===== Given records
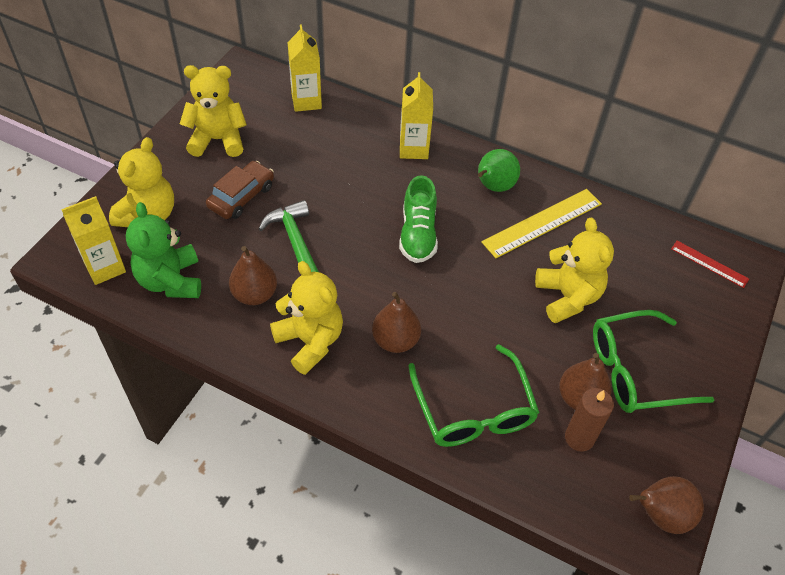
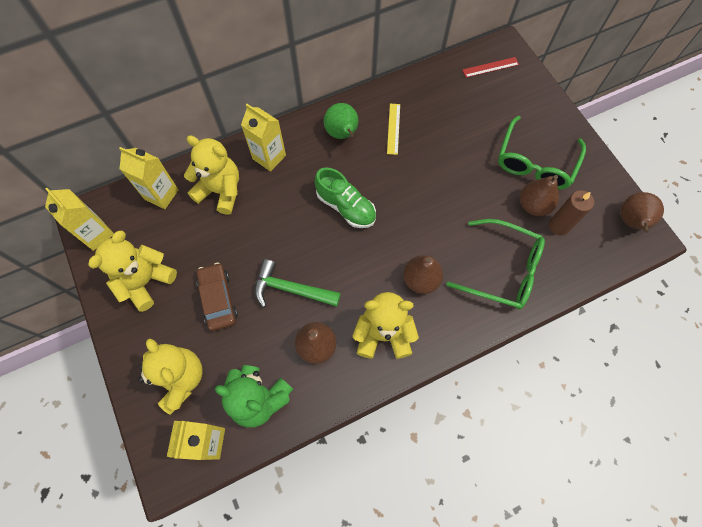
camera: 50 degrees left, 15 degrees up
(233, 85) = (96, 234): none -> yellow carton
(542, 223) = (393, 128): yellow ruler -> yellow ruler, size x0.56
(567, 297) = (459, 158): yellow teddy bear -> yellow teddy bear (220, 191)

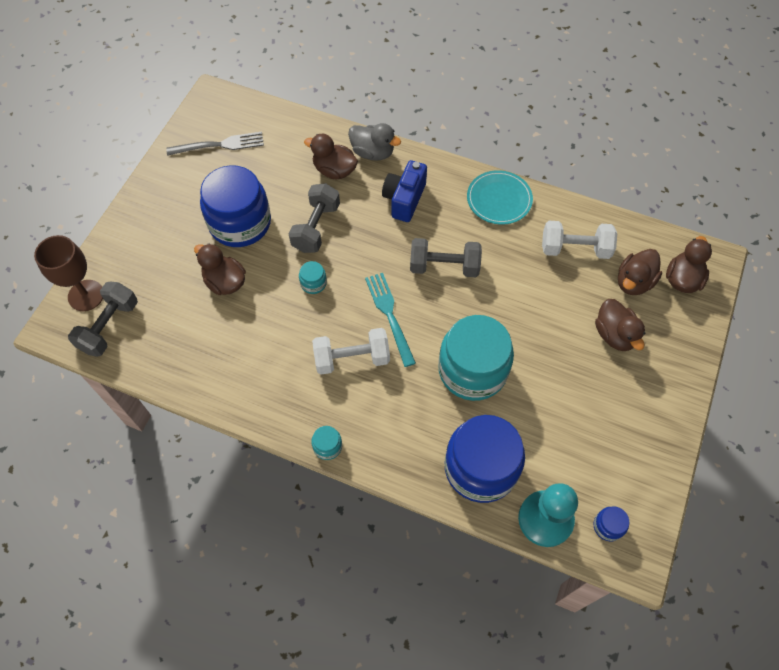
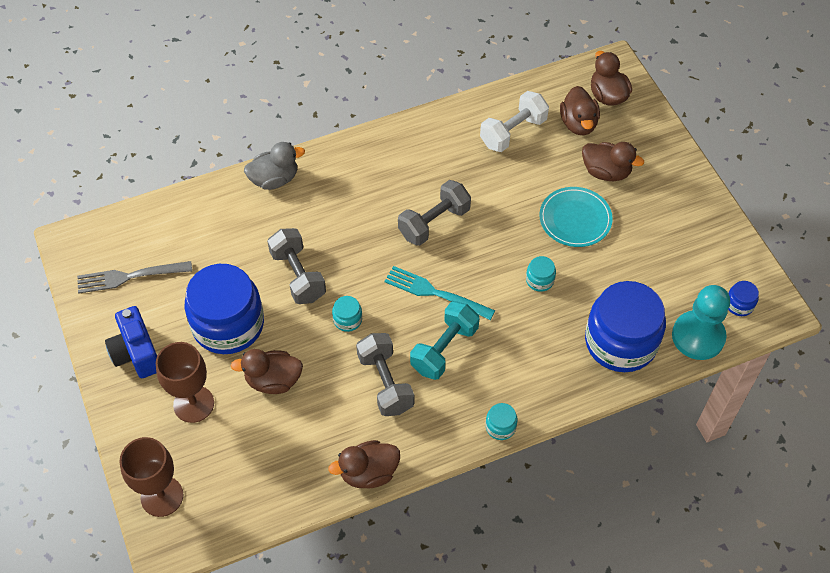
camera: 45 degrees left, 5 degrees down
(109, 327) = (216, 501): grey dumbbell -> grey dumbbell (385, 383)
(165, 255) = (193, 404): none -> brown goblet
(219, 145) = (130, 277): grey fork -> grey fork turned 135 degrees counterclockwise
(334, 170) = (259, 218): brown duck -> brown duck (368, 473)
(352, 358) = (444, 349): white dumbbell -> turquoise dumbbell
(404, 199) = (344, 196): blue camera -> blue camera (136, 353)
(472, 370) = (539, 280): turquoise jar -> turquoise jar, size x0.40
(499, 199) = (417, 138): turquoise plate -> turquoise plate (575, 219)

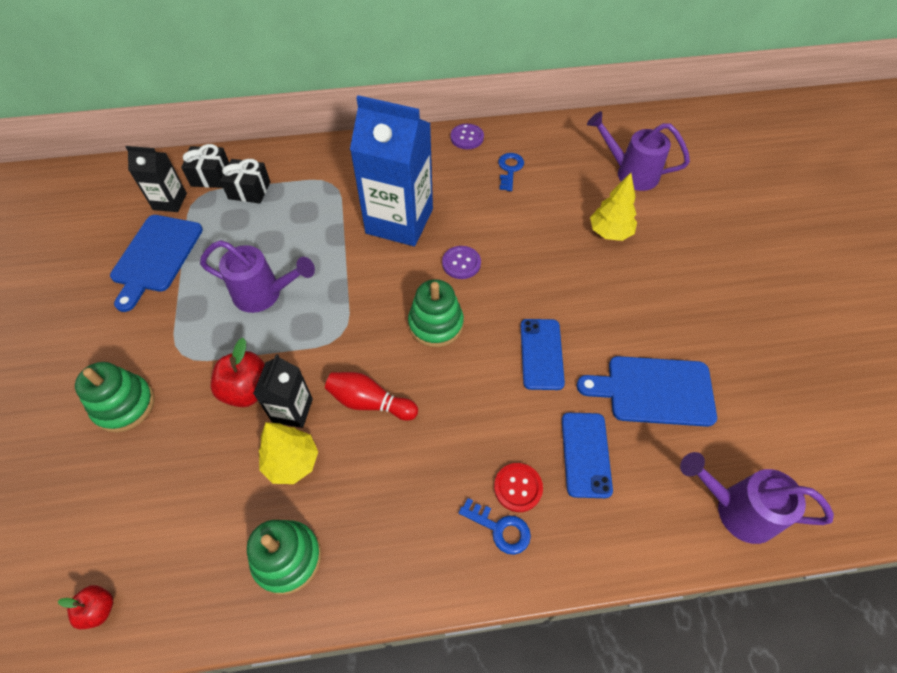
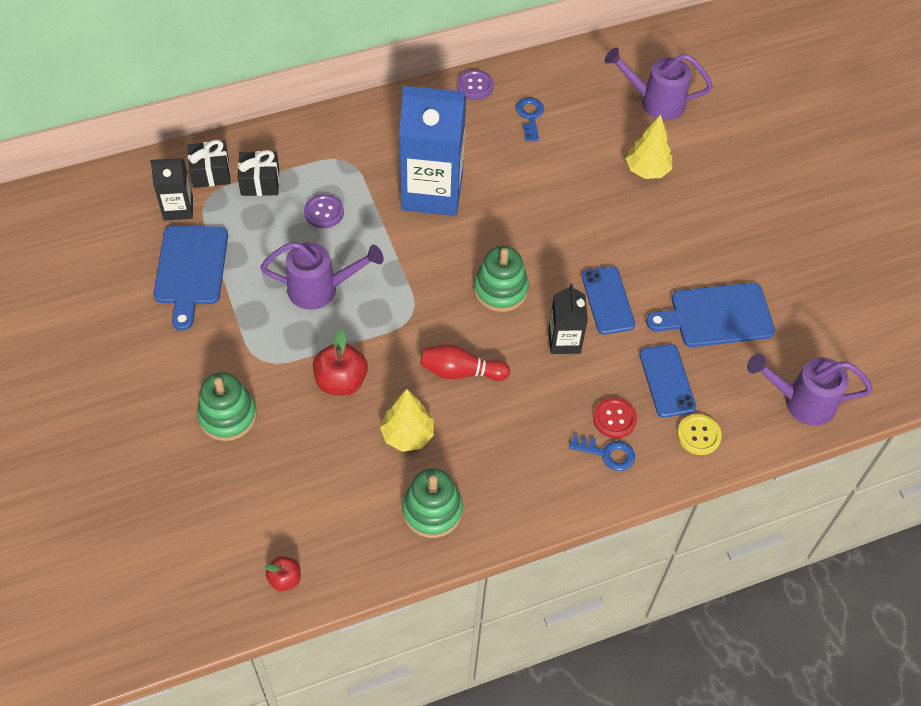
camera: 15 degrees left, 0 degrees up
(292, 410) = (391, 391): black carton -> black carton (564, 341)
(461, 263) = (508, 225): purple button -> purple button (324, 212)
(609, 527) = (698, 435): none -> yellow button

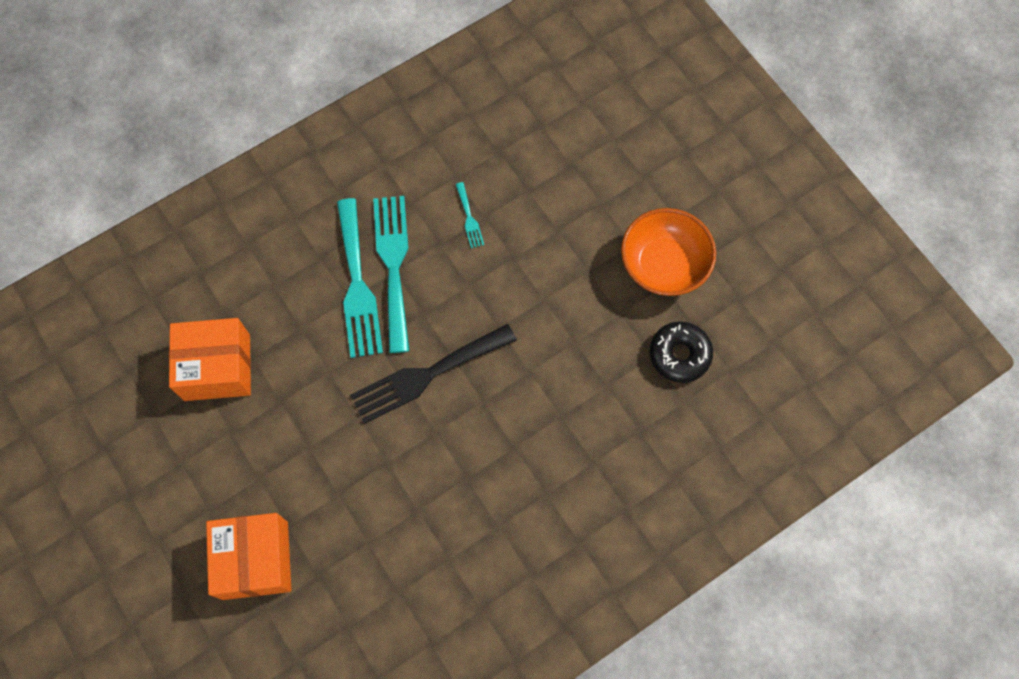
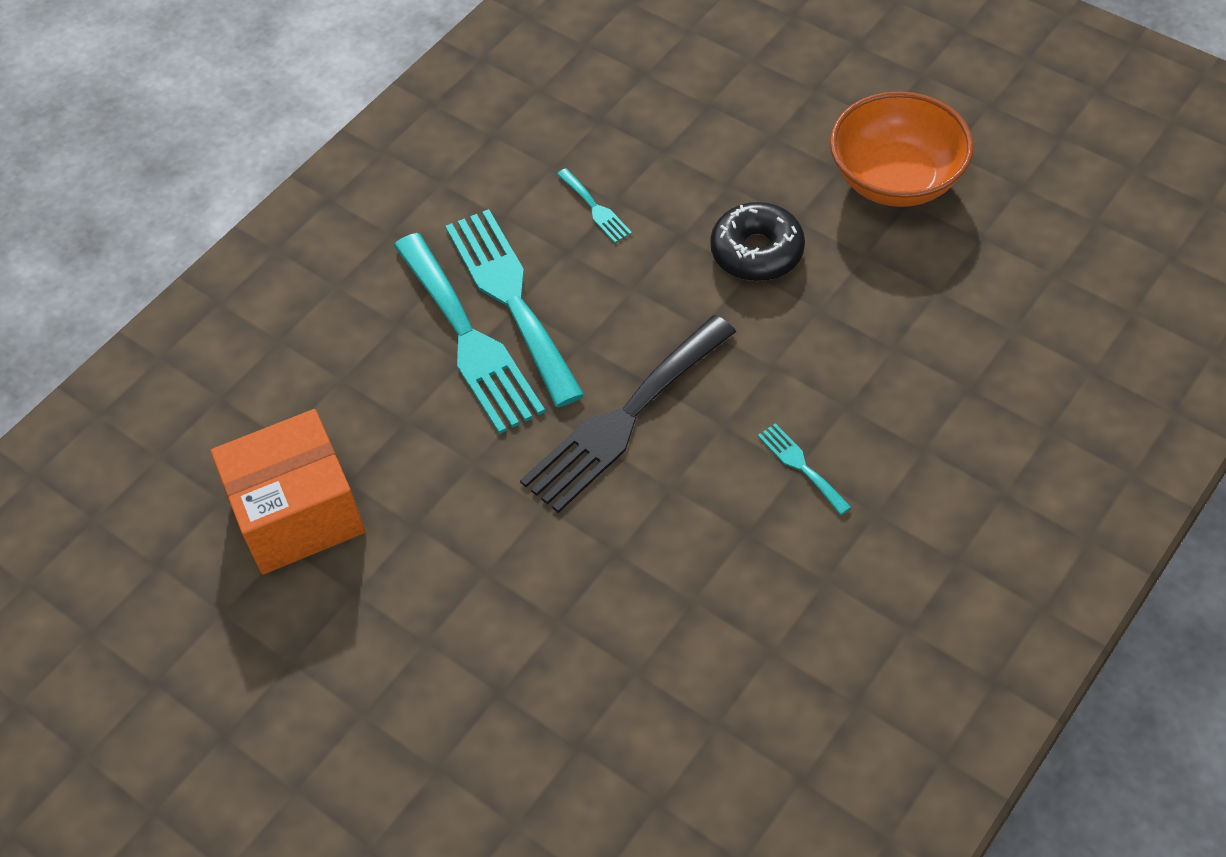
camera: 15 degrees left, 15 degrees down
(255, 560) = (468, 759): orange box -> none
(516, 446) = (801, 466): none -> turquoise fork
(679, 355) = (975, 277): black donut -> black donut (757, 252)

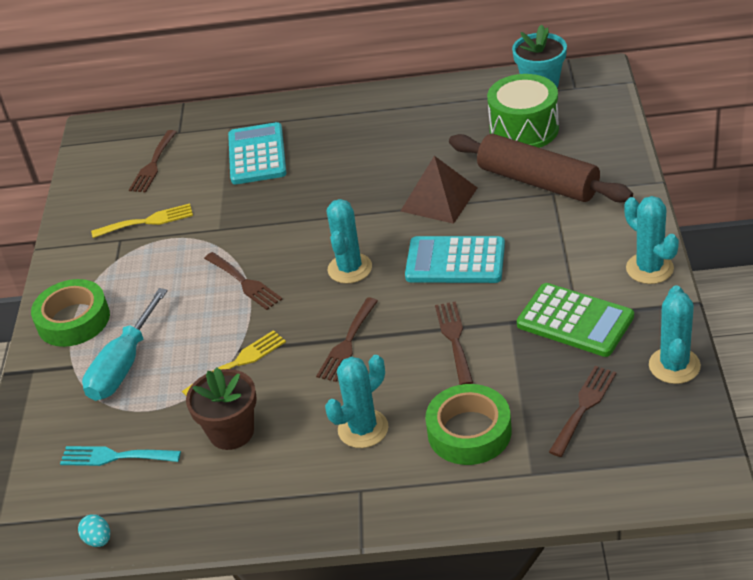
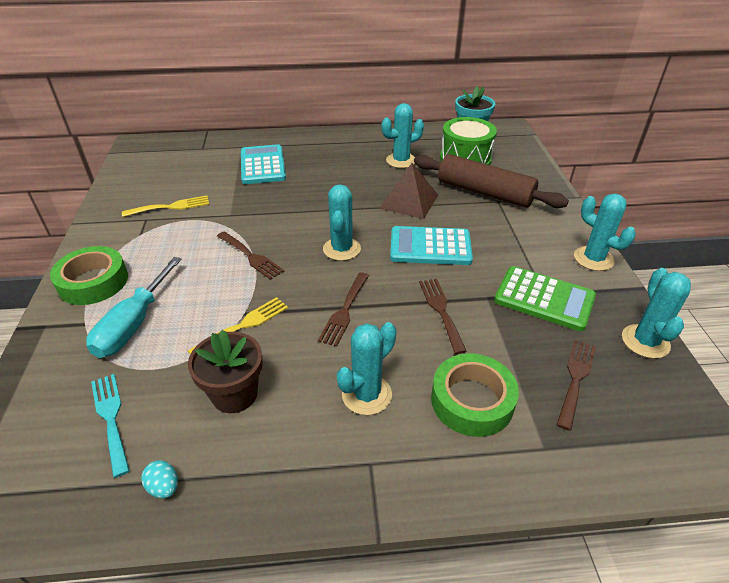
camera: 10 degrees left, 0 degrees up
(98, 540) = (76, 520): turquoise egg -> turquoise egg (164, 487)
(114, 457) = (111, 418): turquoise fork -> turquoise fork turned 60 degrees clockwise
(153, 165) = (180, 168): brown fork -> none
(437, 137) = (401, 161): none -> turquoise cactus

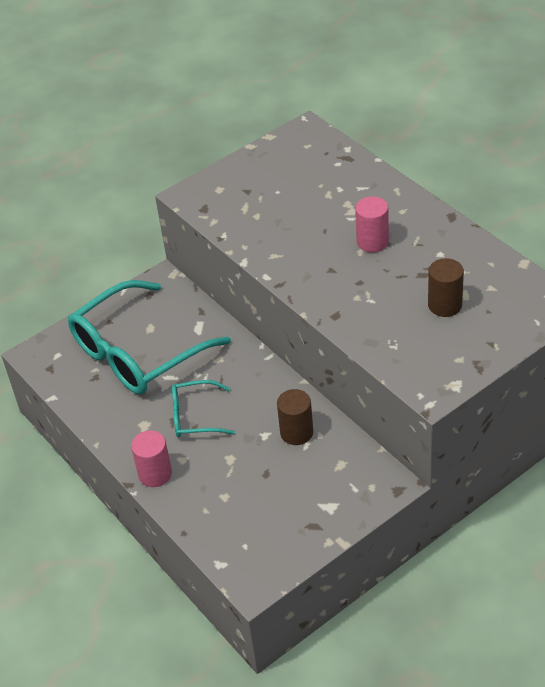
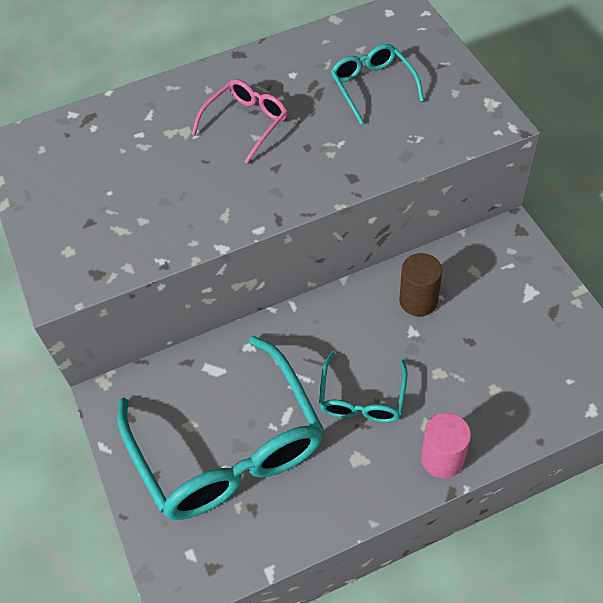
camera: 75 degrees left, 10 degrees up
(372, 242) = (246, 123): pink cylinder -> pink glasses
(445, 305) = (372, 86): brown cylinder -> turquoise glasses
==========
» Work to be completed: You need to restate all of the entries above exactly and leave the pictures behind.

» Result below:
camera: 50 degrees left, 15 degrees up
(233, 85) = (96, 234): none -> yellow carton
(542, 223) = (393, 128): yellow ruler -> yellow ruler, size x0.56
(567, 297) = (459, 158): yellow teddy bear -> yellow teddy bear (220, 191)

camera: 45 degrees left, 5 degrees down
(109, 327) = (216, 501): grey dumbbell -> grey dumbbell (385, 383)
(165, 255) = (193, 404): none -> brown goblet
(219, 145) = (130, 277): grey fork -> grey fork turned 135 degrees counterclockwise
(334, 170) = (259, 218): brown duck -> brown duck (368, 473)
(352, 358) = (444, 349): white dumbbell -> turquoise dumbbell
(404, 199) = (344, 196): blue camera -> blue camera (136, 353)
(472, 370) = (539, 280): turquoise jar -> turquoise jar, size x0.40
(499, 199) = (417, 138): turquoise plate -> turquoise plate (575, 219)

camera: 15 degrees left, 0 degrees up
(292, 410) = (391, 391): black carton -> black carton (564, 341)
(461, 263) = (508, 225): purple button -> purple button (324, 212)
(609, 527) = (698, 435): none -> yellow button

camera: 15 degrees left, 15 degrees down
(255, 560) = (468, 759): orange box -> none
(516, 446) = (801, 466): none -> turquoise fork
(679, 355) = (975, 277): black donut -> black donut (757, 252)

camera: 10 degrees left, 0 degrees up
(98, 540) = (76, 520): turquoise egg -> turquoise egg (164, 487)
(114, 457) = (111, 418): turquoise fork -> turquoise fork turned 60 degrees clockwise
(153, 165) = (180, 168): brown fork -> none
(437, 137) = (401, 161): none -> turquoise cactus

camera: 75 degrees left, 10 degrees up
(372, 242) = (246, 123): pink cylinder -> pink glasses
(445, 305) = (372, 86): brown cylinder -> turquoise glasses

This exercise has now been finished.